_Your objective_.
List all lines of the data containing the word "rectangle".

_Listed records_.
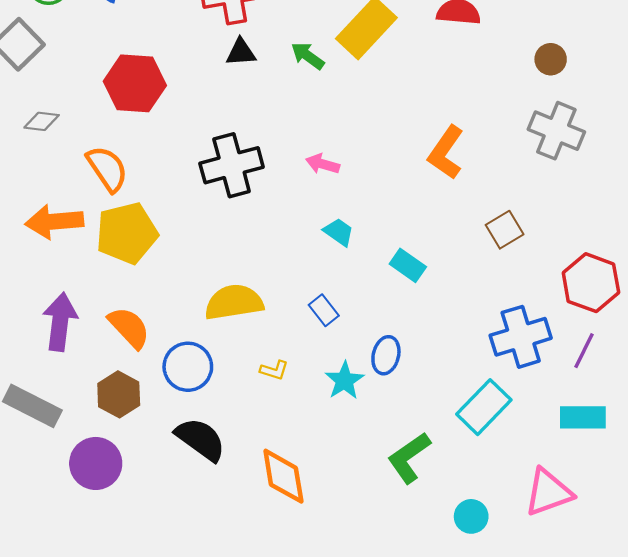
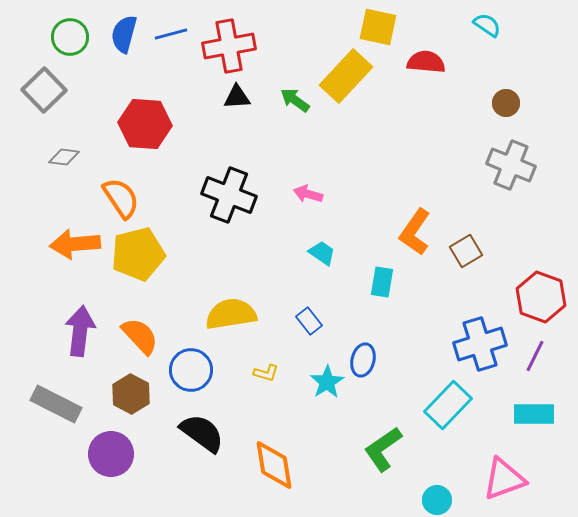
orange L-shape: (446, 153) -> (415, 232), moved
black cross: (232, 165) -> (229, 195), turned 36
cyan rectangle: (408, 265) -> (382, 282), turned 64

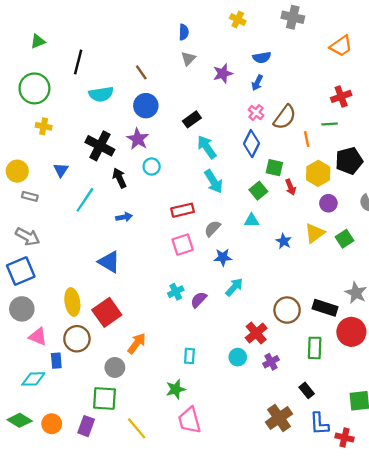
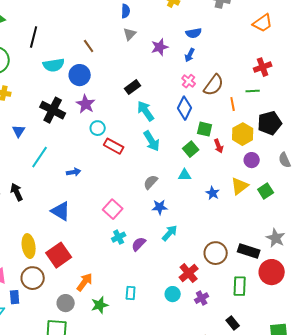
blue circle: (146, 106) -> (80, 75), moved
black arrow: (119, 178) -> (17, 192), moved
red rectangle: (183, 210) -> (114, 146), moved, turned 42
pink square: (183, 245) -> (113, 209), moved, turned -30
green star: (176, 389) -> (100, 305), moved

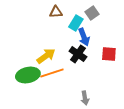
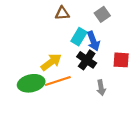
cyan rectangle: (76, 23) -> (79, 37), moved
gray arrow: (85, 98) -> (101, 88), moved

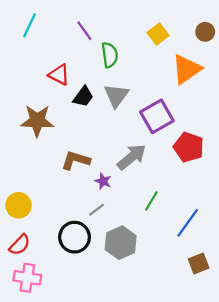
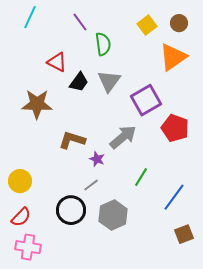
brown circle: (205, 32) -> (179, 23), moved

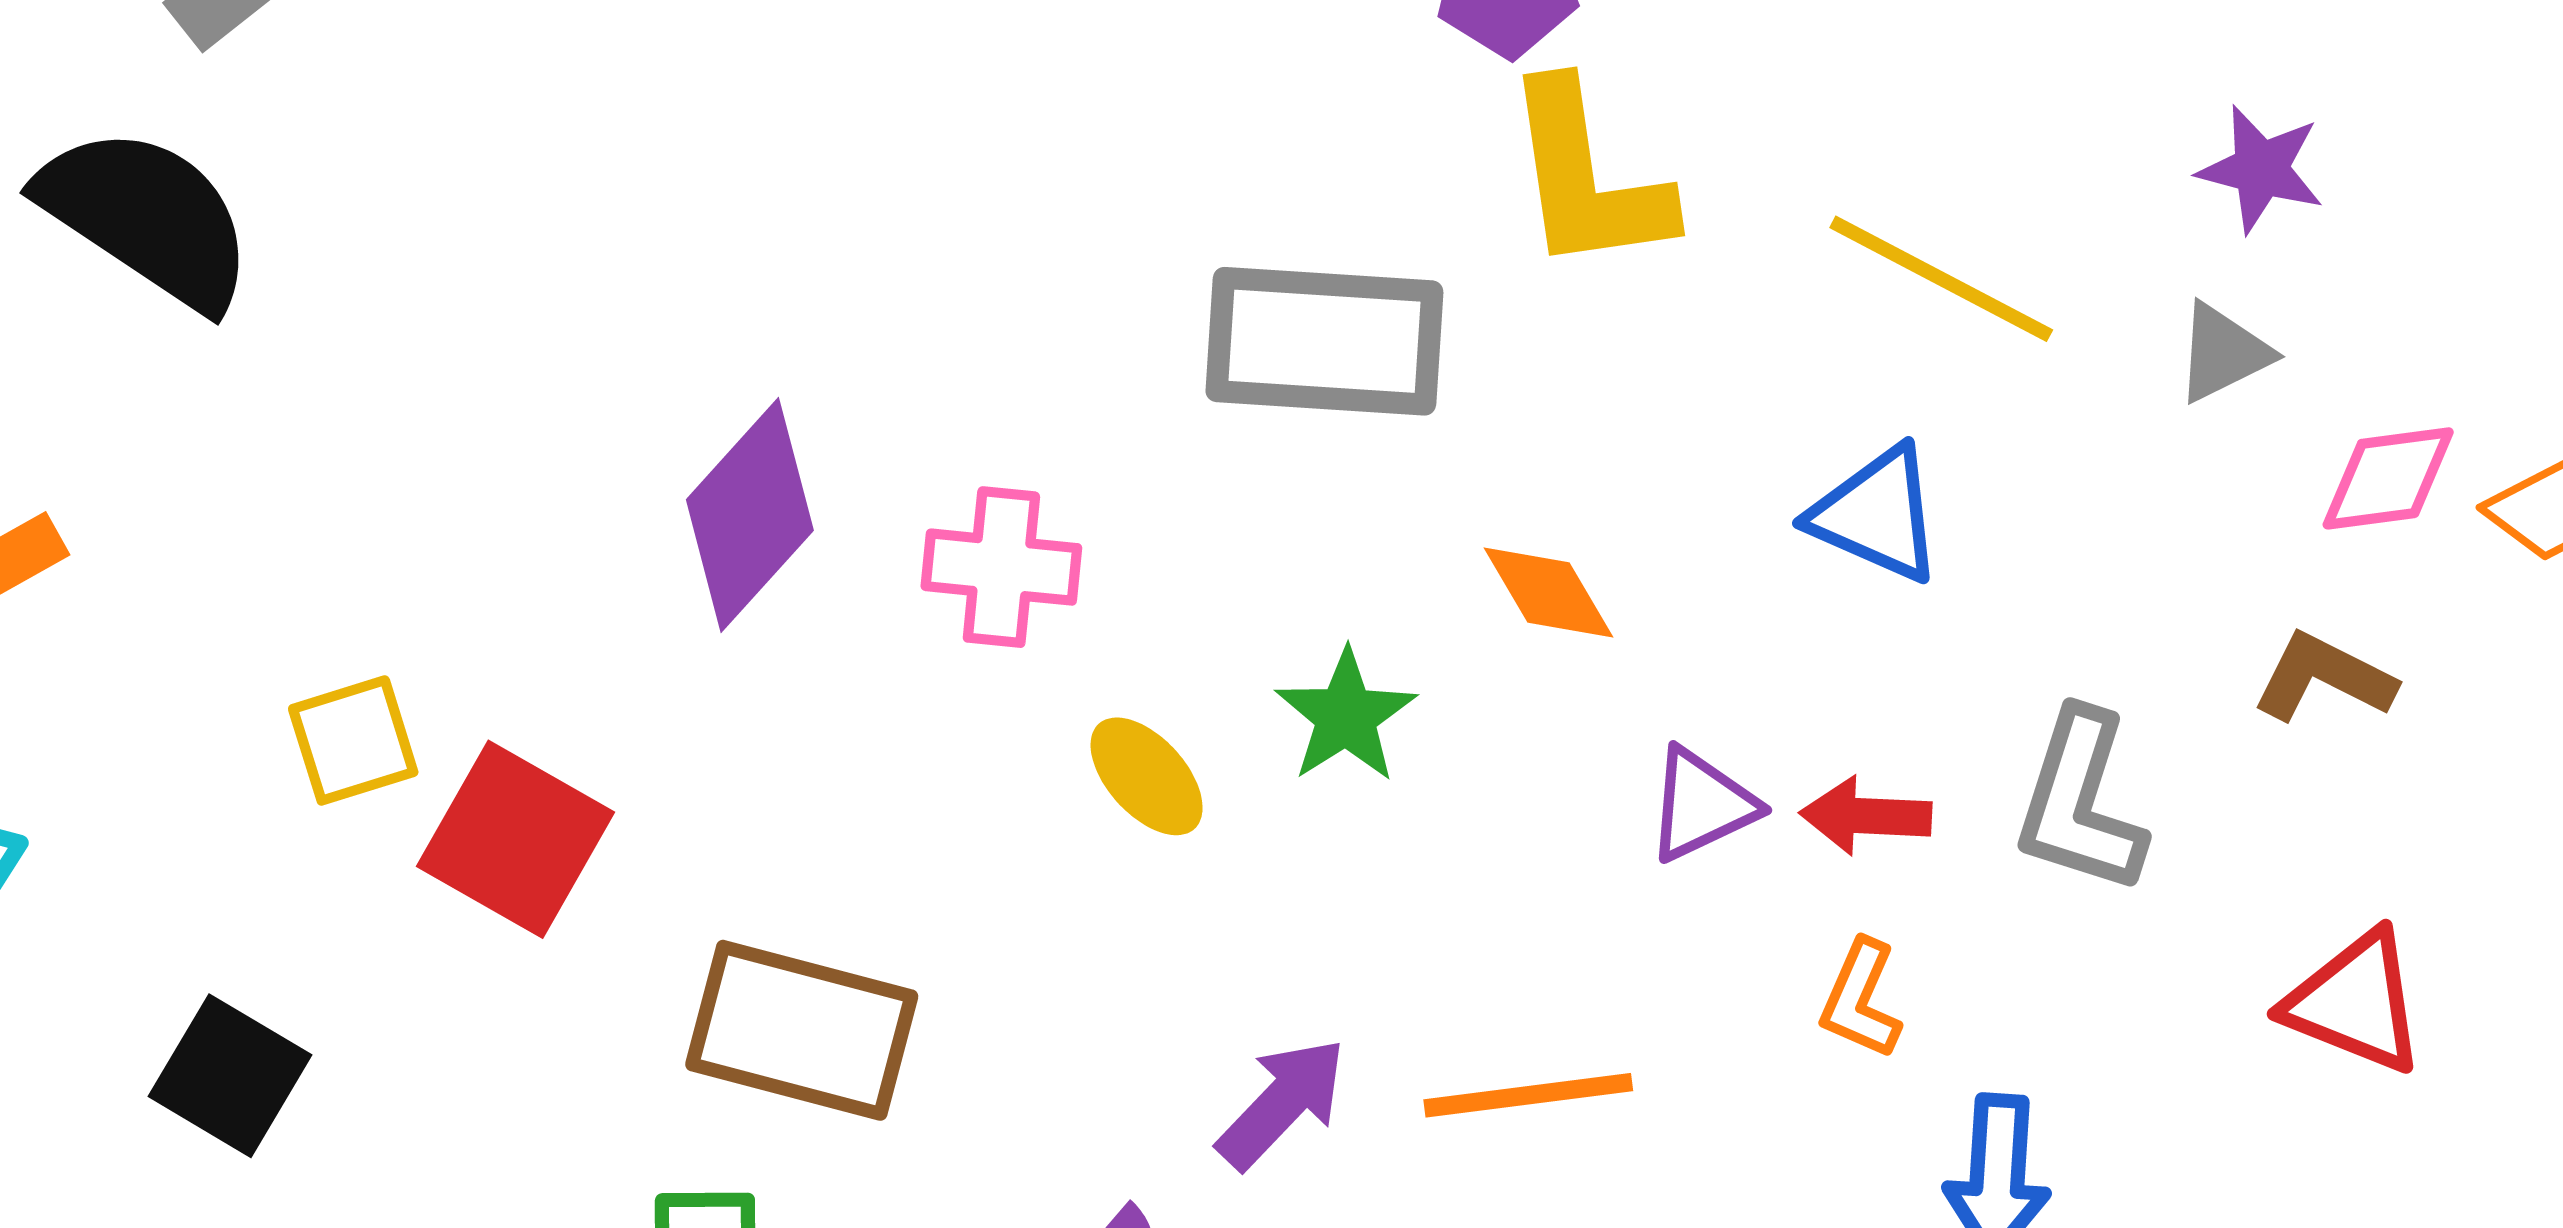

_Answer below_.
cyan rectangle: (408, 265) -> (382, 282), turned 64
red rectangle: (183, 210) -> (114, 146), moved, turned 42
cyan rectangle: (76, 23) -> (79, 37), moved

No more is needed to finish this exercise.